§ **What you need to do**: Copy out precisely the lines from the start of the data through the line with "yellow traffic cone [326,144,443,323] -> none", and keep pictures out of it.

Dataset excerpts
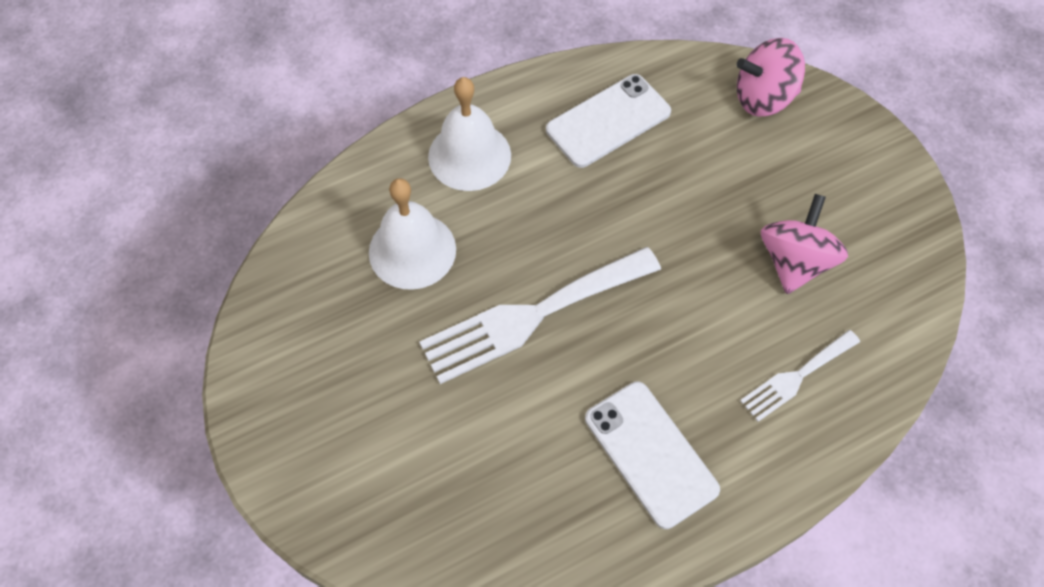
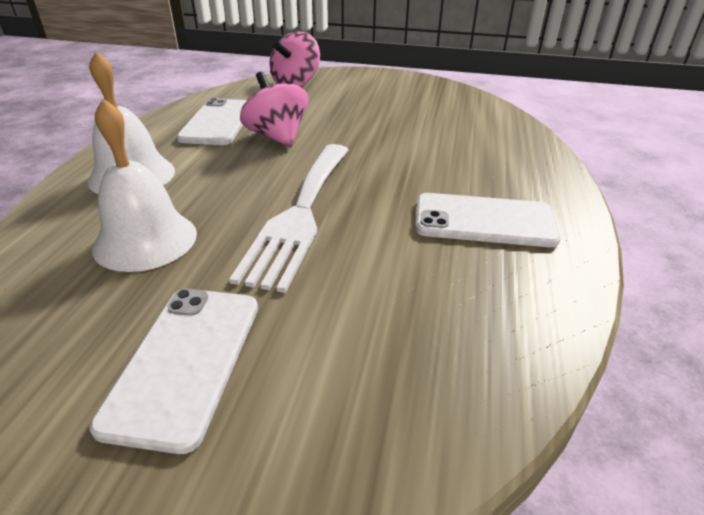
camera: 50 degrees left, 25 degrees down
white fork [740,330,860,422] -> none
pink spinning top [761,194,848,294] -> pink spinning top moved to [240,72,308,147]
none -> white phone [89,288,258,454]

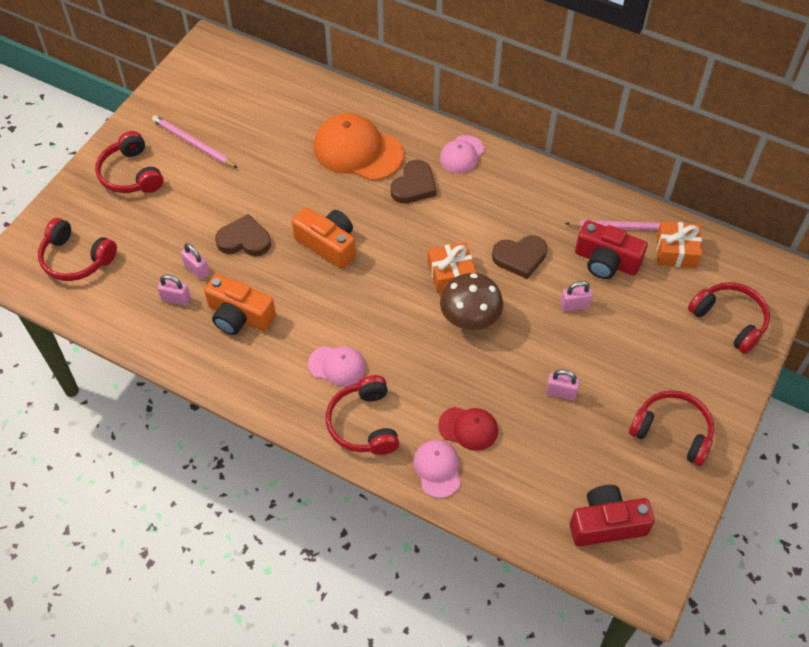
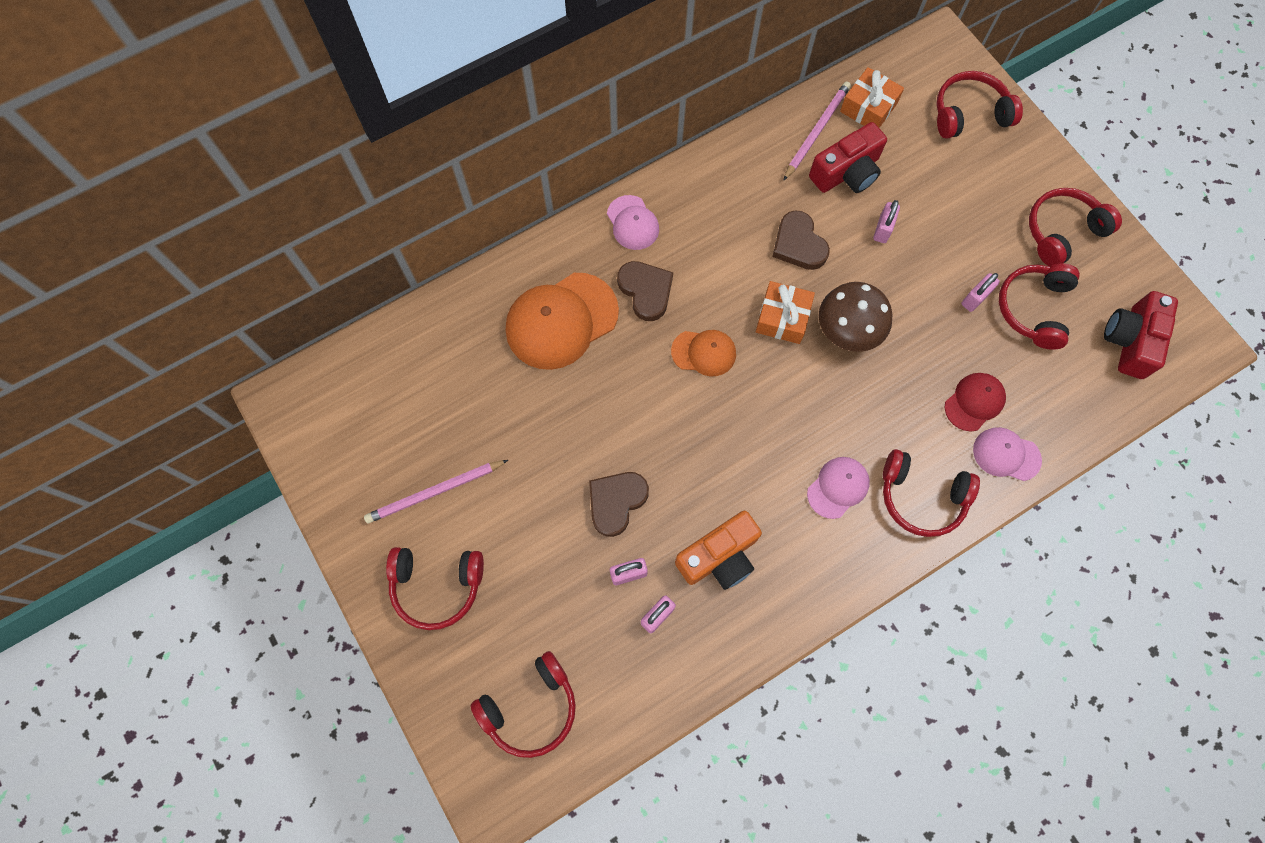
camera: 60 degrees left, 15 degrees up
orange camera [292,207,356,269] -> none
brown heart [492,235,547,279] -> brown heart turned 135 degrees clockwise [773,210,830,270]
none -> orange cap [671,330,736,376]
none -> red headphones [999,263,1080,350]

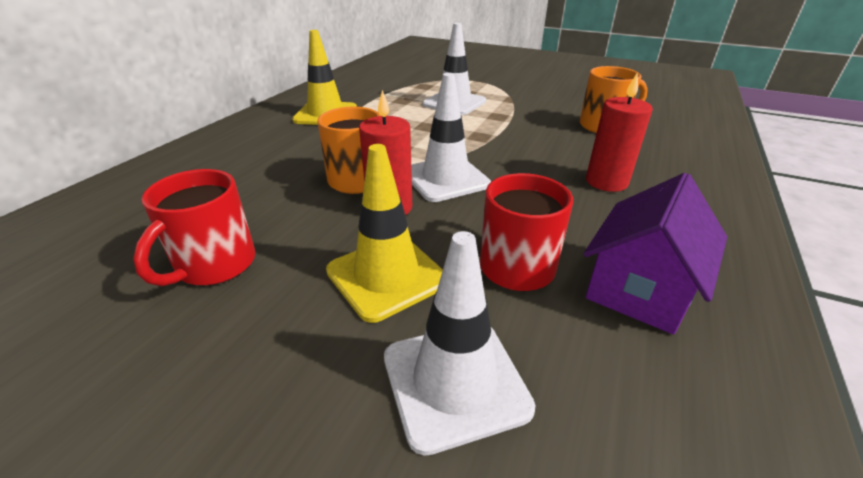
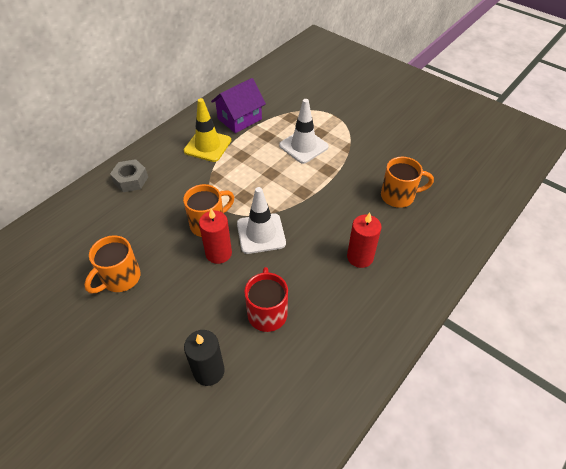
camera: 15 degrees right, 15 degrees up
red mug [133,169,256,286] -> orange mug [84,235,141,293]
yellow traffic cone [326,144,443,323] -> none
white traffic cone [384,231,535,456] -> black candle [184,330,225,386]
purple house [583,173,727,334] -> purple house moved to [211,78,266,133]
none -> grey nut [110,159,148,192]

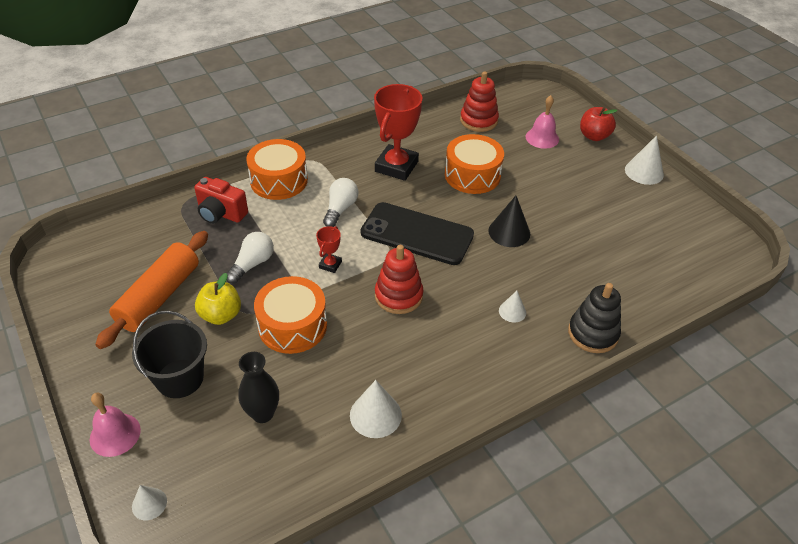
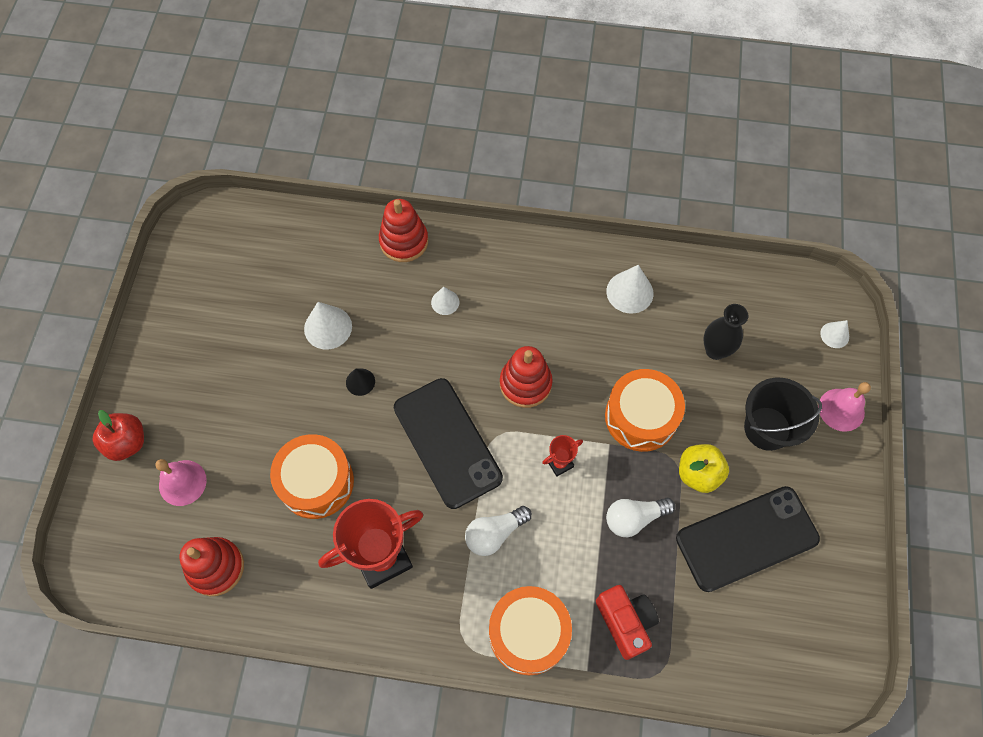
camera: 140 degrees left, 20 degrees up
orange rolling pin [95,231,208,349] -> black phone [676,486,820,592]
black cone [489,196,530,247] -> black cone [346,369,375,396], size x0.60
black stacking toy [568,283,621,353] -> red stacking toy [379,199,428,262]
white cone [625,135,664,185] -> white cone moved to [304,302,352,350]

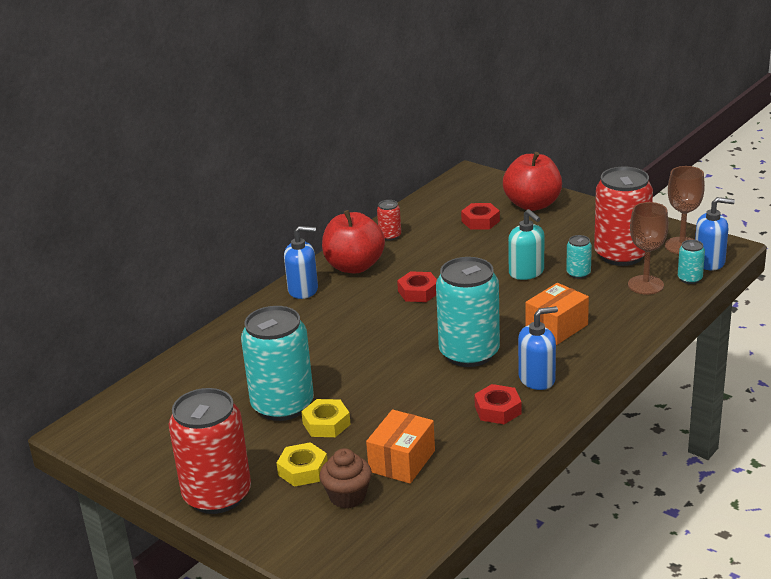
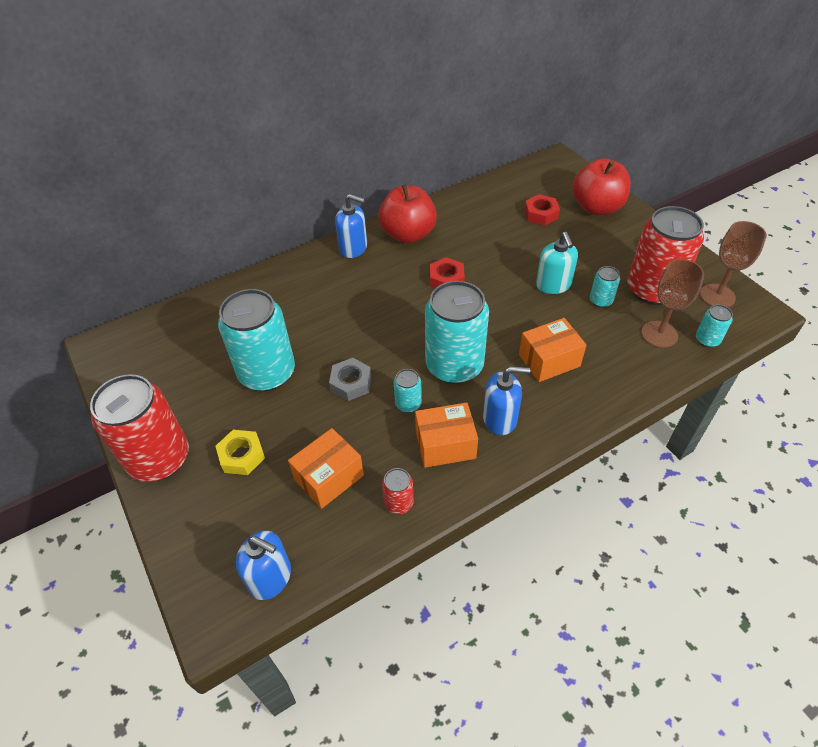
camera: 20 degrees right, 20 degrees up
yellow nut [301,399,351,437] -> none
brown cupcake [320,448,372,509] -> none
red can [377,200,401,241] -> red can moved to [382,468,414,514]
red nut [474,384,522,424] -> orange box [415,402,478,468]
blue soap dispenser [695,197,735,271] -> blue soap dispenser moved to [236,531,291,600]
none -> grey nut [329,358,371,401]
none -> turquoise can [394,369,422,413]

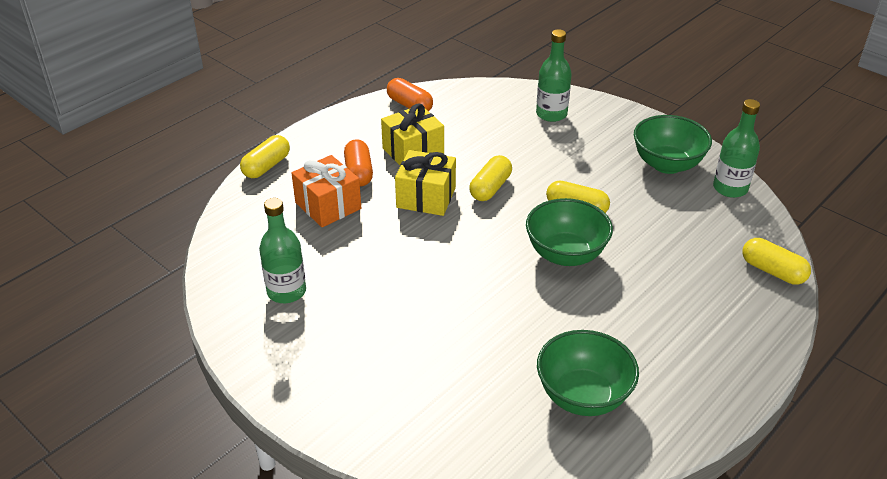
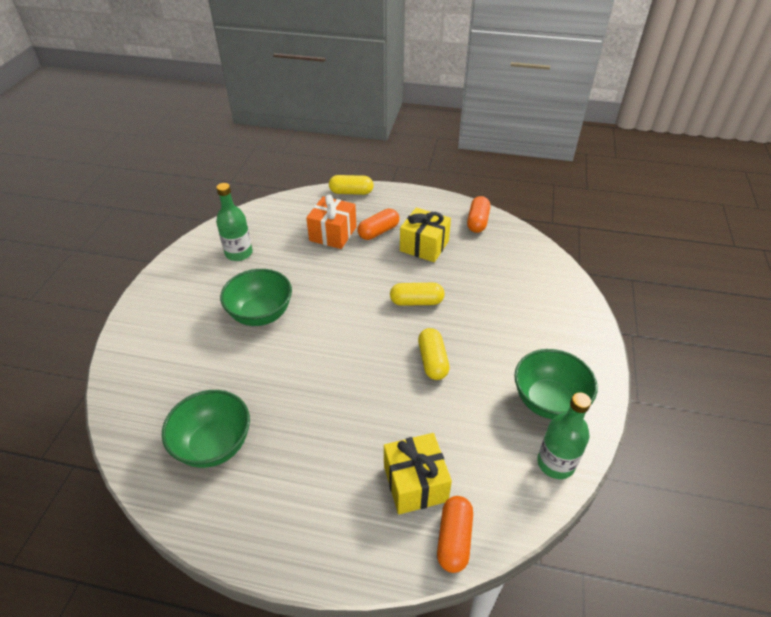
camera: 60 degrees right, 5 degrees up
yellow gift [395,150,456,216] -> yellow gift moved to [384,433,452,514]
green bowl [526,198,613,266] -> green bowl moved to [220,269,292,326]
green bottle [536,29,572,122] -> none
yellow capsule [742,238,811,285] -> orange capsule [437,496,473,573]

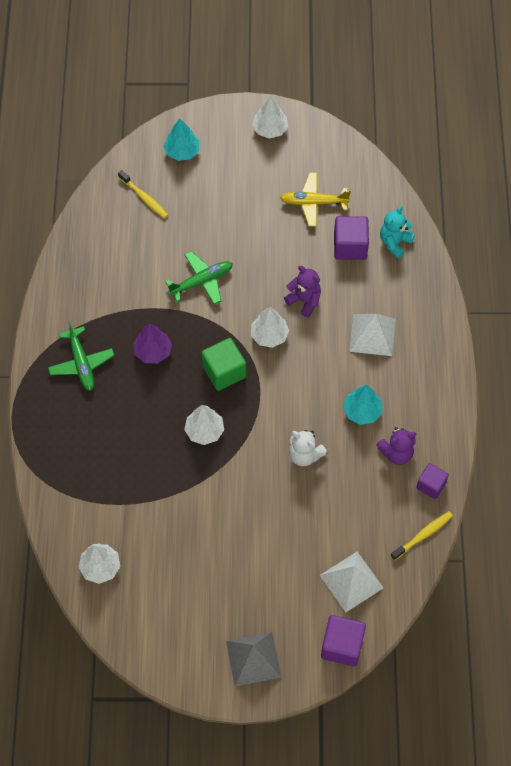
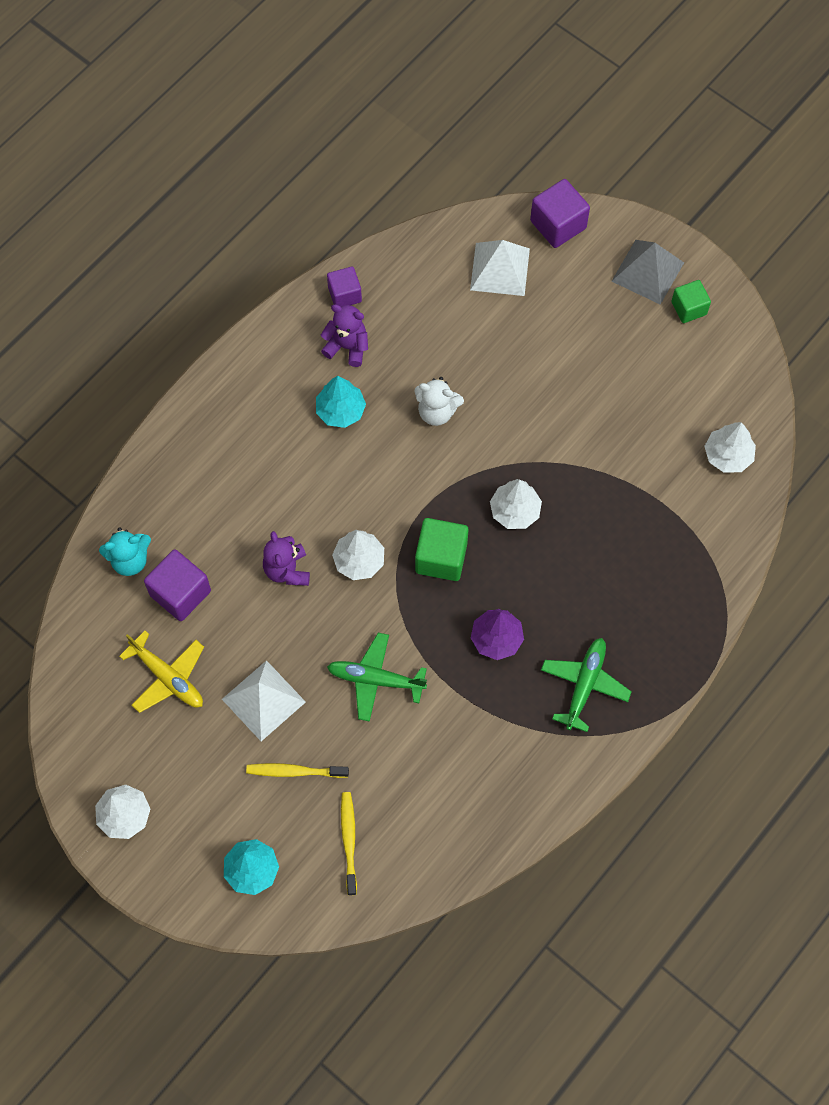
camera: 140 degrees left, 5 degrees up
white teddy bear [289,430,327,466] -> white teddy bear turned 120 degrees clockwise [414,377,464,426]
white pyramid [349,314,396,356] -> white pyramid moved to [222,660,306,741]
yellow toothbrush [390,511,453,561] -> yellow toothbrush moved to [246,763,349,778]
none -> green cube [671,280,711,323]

§ **Exercise response**:
camera: 50 degrees left, 25 degrees down
white fork [740,330,860,422] -> none
pink spinning top [761,194,848,294] -> pink spinning top moved to [240,72,308,147]
none -> white phone [89,288,258,454]

camera: 60 degrees left, 15 degrees up
orange camera [292,207,356,269] -> none
brown heart [492,235,547,279] -> brown heart turned 135 degrees clockwise [773,210,830,270]
none -> orange cap [671,330,736,376]
none -> red headphones [999,263,1080,350]

camera: 15 degrees right, 15 degrees up
red mug [133,169,256,286] -> orange mug [84,235,141,293]
yellow traffic cone [326,144,443,323] -> none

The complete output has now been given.